§ EXERCISE DETAILS
Exactly the lines from the one containing "turquoise gift: 2 -> 4" through the end of the data below are to be reproduced, and nothing besides them.

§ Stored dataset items
----------

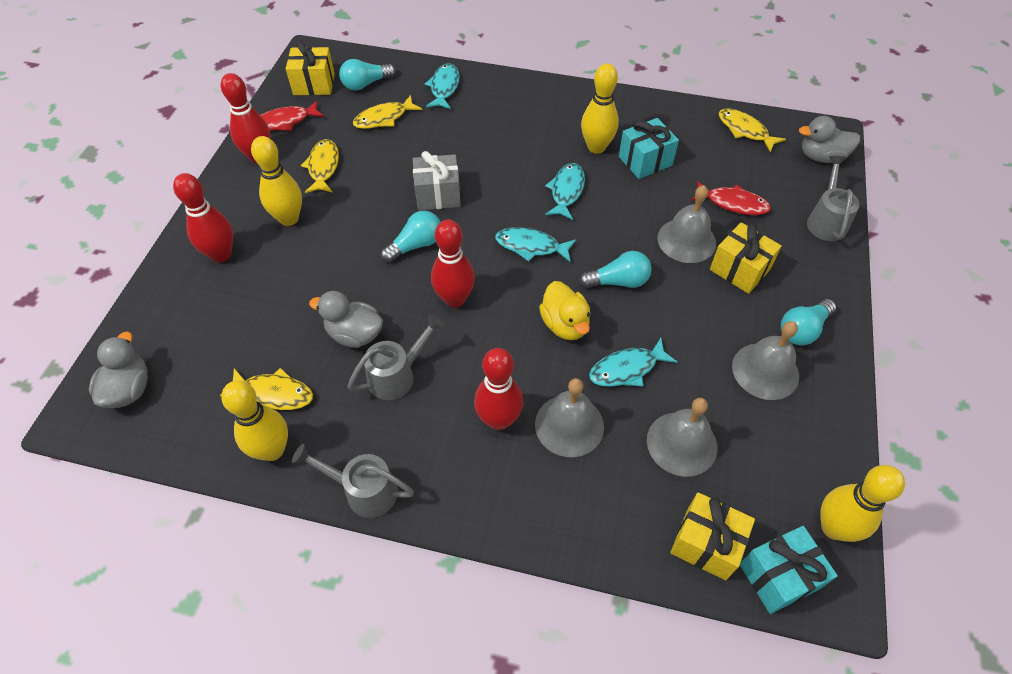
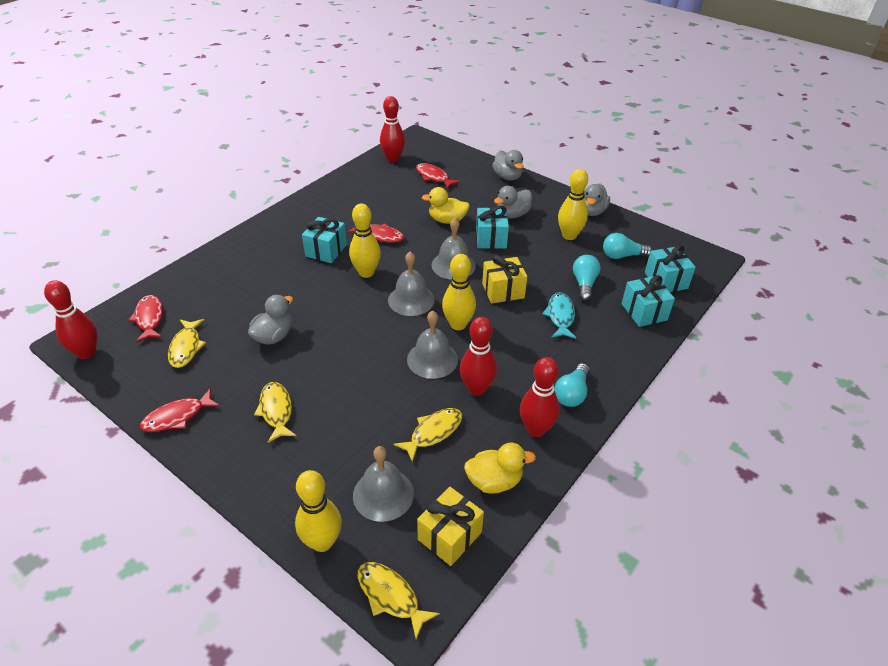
grey duck: 3 -> 4
grey gift: 1 -> 0
grey watering can: 3 -> 0
red fish: 2 -> 4
turquoise fish: 4 -> 1
turquoise gift: 2 -> 4
turquoise light bulb: 4 -> 3
yellow duck: 1 -> 2
yellow gift: 3 -> 2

----------

§ WORKED SOLUTION
turquoise gift: 2 -> 4
turquoise light bulb: 4 -> 3
yellow duck: 1 -> 2
yellow gift: 3 -> 2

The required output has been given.